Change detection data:

==============================

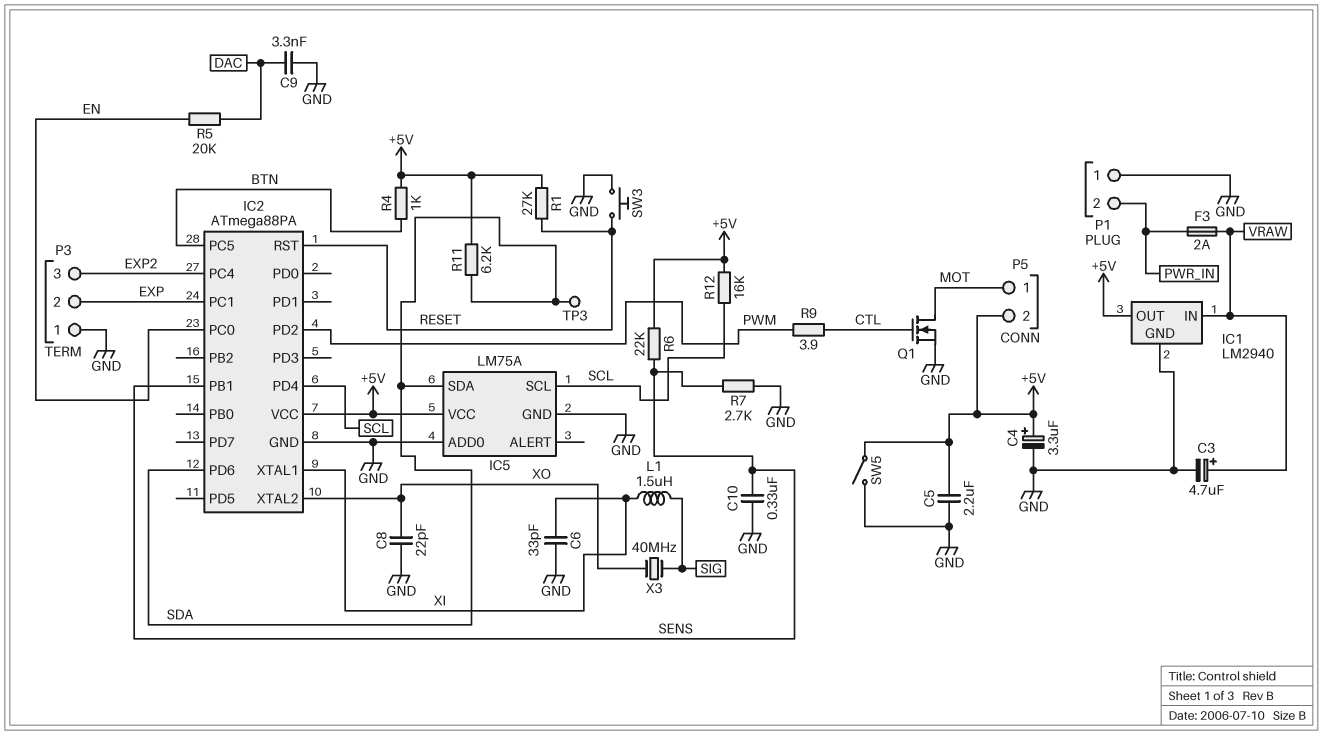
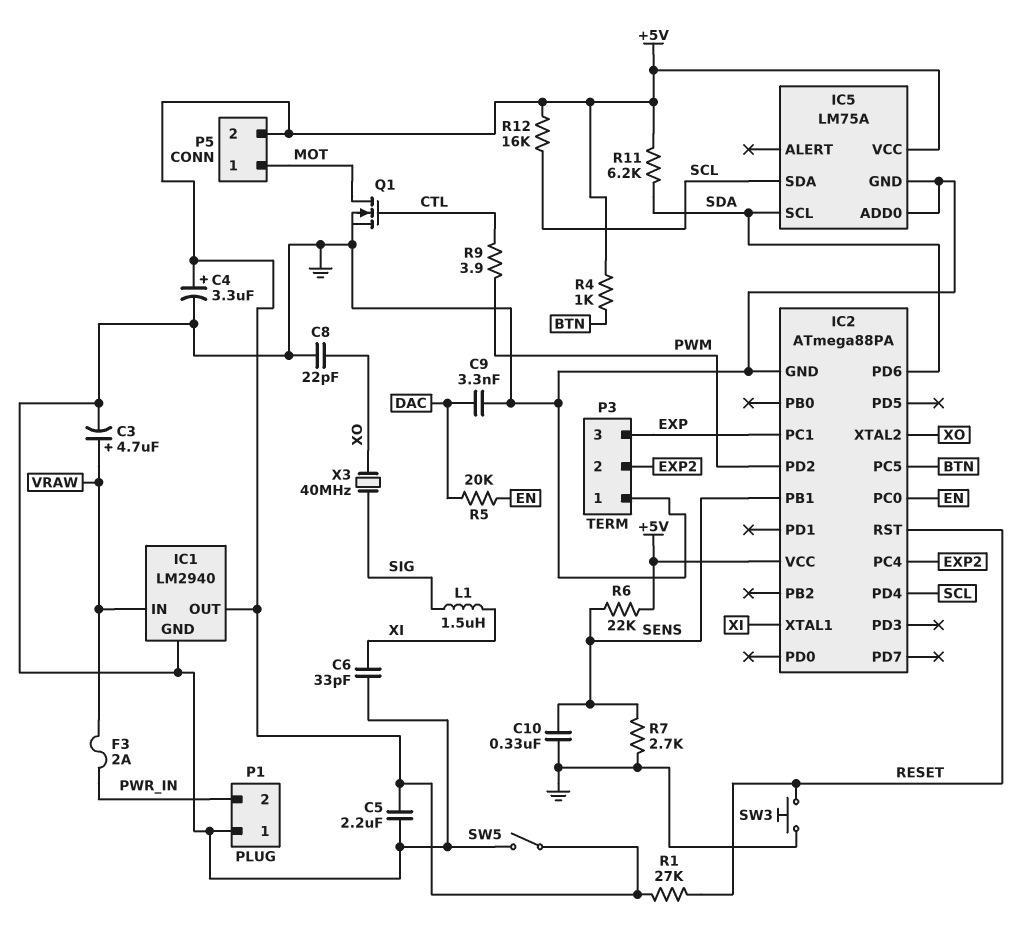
IC5 pin SCL: SCL -> SDA
IC5 pin SDA: SDA -> SCL
P3 pin 2: EXP -> EXP2
P3 pin 3: EXP2 -> EXP
TP3: test point (SDA) -> none

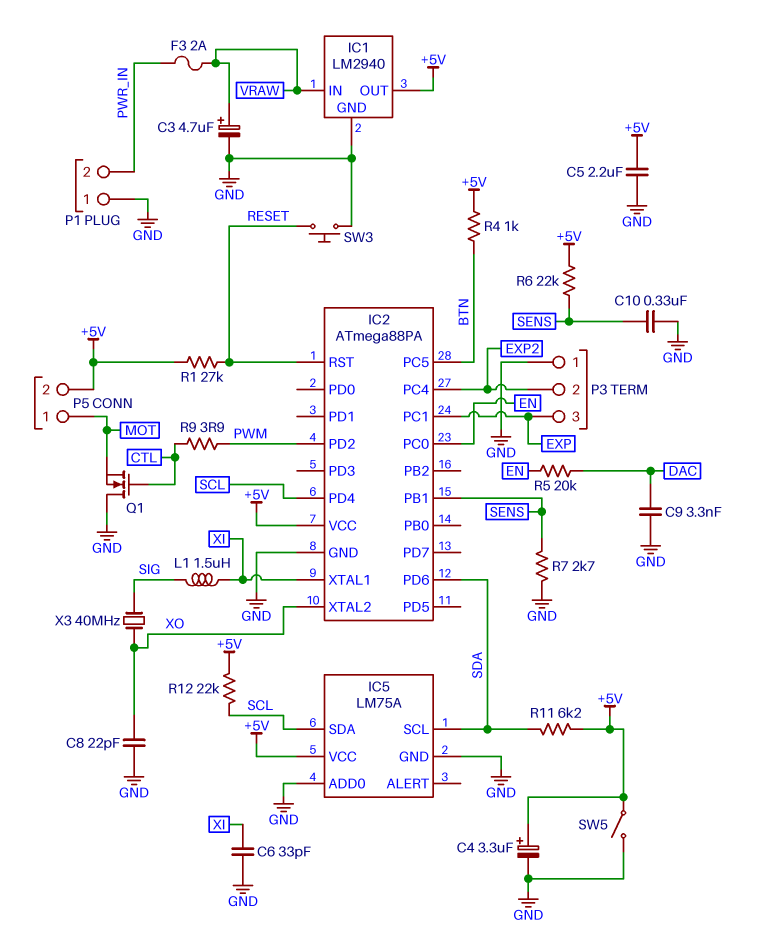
Q1: NMOS (G CTL, D MOT, S GND) -> NMOS (G CTL, D GND, S MOT)
R12: 16k (+5V, SCL) -> 22k (+5V, SCL)

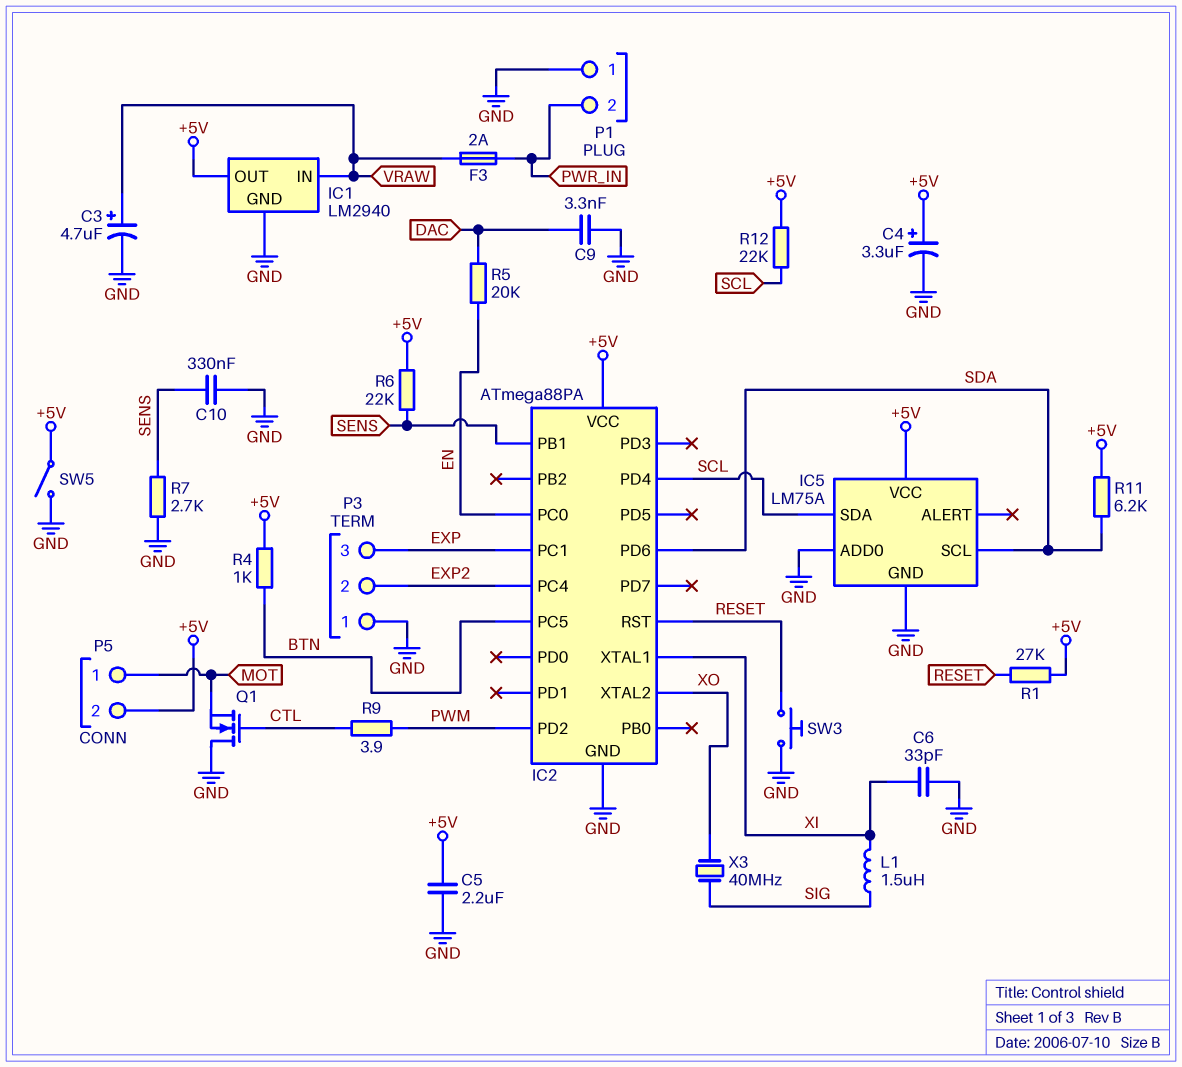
C8: 22pF (GND, XO) -> none

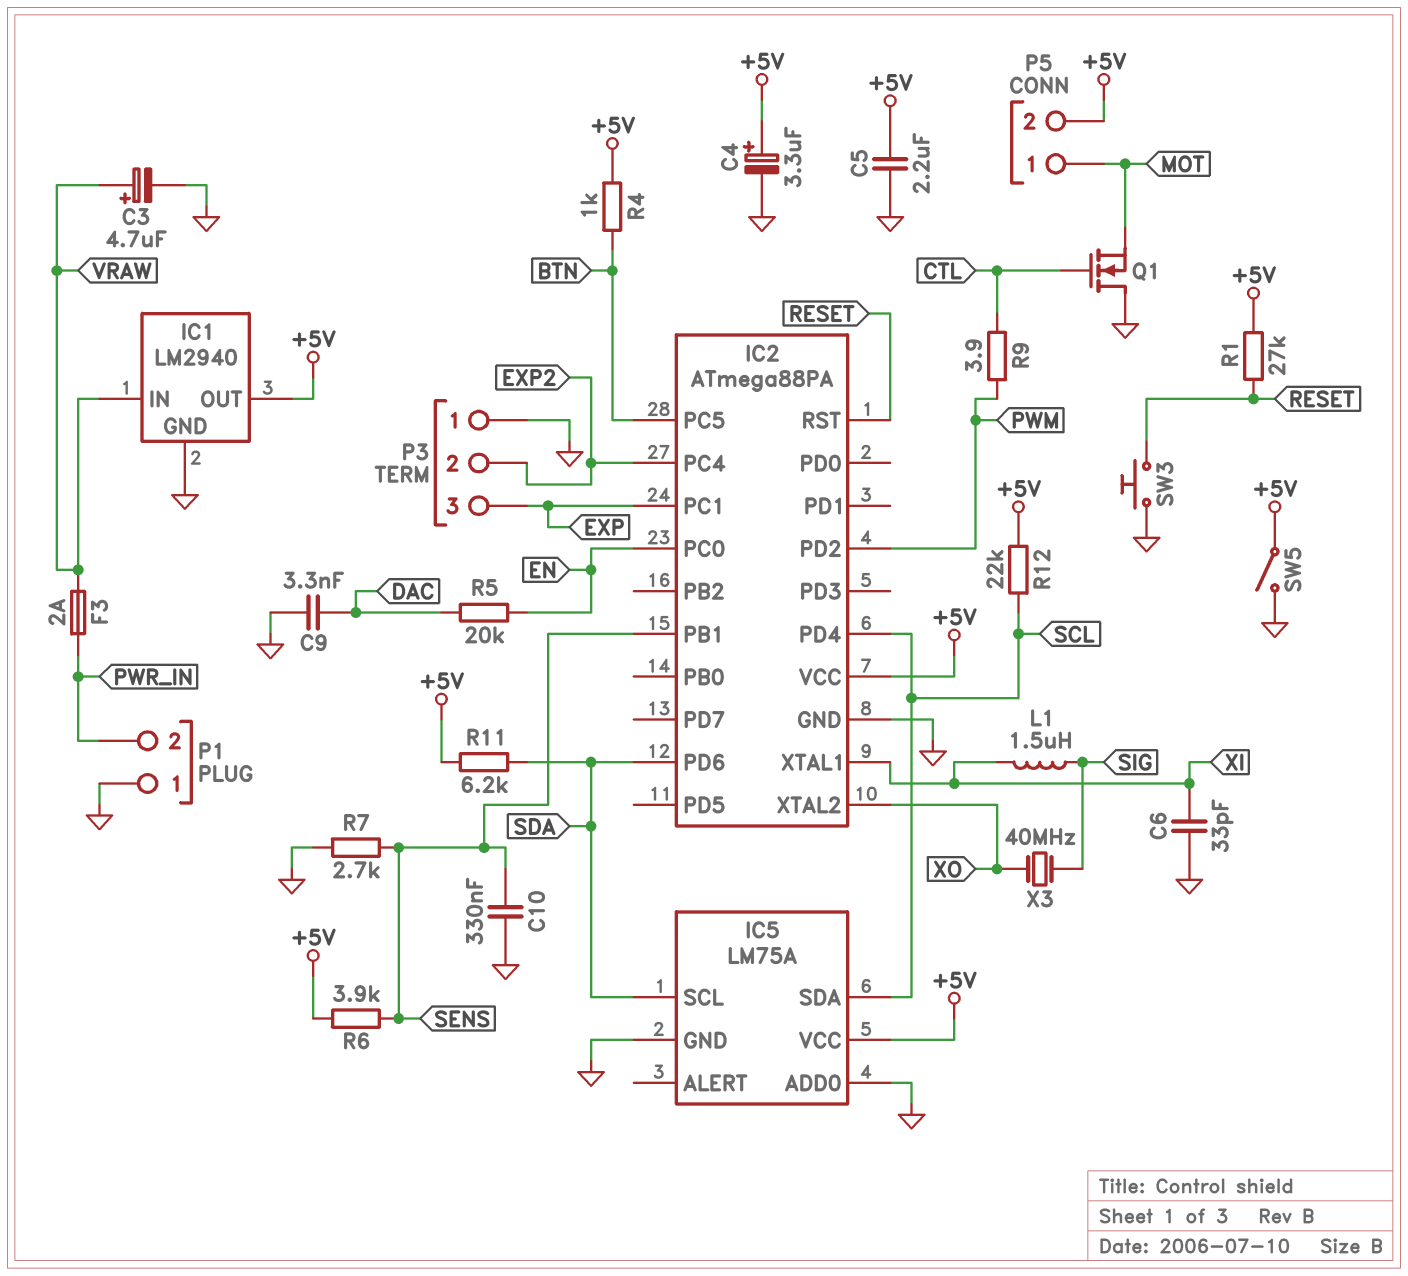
R6: 22k (+5V, SENS) -> 3.9k (+5V, SENS)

==============================

REQUIRED WORK
Show all lines in the entries above where the word "none" appears.

ANSWER SPACE
TP3: test point (SDA) -> none
C8: 22pF (GND, XO) -> none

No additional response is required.